From the line with "none -> white plate J3:L5 level 1" through the final line below, restate each line word for word and return nothing else.

[Excerpts from a dataset]
|---|
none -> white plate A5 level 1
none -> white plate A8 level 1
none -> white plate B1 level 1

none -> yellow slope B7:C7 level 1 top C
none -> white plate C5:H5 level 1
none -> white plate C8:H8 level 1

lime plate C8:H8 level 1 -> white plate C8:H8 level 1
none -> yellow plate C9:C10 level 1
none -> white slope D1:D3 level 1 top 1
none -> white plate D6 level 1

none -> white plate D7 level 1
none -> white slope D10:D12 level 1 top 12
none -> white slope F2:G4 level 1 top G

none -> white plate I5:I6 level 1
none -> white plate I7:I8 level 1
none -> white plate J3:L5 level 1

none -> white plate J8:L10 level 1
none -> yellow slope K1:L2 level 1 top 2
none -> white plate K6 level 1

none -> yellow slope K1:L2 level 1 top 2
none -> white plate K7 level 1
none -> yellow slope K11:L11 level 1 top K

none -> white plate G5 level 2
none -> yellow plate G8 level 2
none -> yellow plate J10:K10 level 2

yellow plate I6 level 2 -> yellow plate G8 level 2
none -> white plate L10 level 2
|---|
# Written reply
none -> white plate J3:L5 level 1

none -> white plate J8:L10 level 1
none -> yellow slope K1:L2 level 1 top 2
none -> white plate K6 level 1

none -> yellow slope K1:L2 level 1 top 2
none -> white plate K7 level 1
none -> yellow slope K11:L11 level 1 top K

none -> white plate G5 level 2
none -> yellow plate G8 level 2
none -> yellow plate J10:K10 level 2

yellow plate I6 level 2 -> yellow plate G8 level 2
none -> white plate L10 level 2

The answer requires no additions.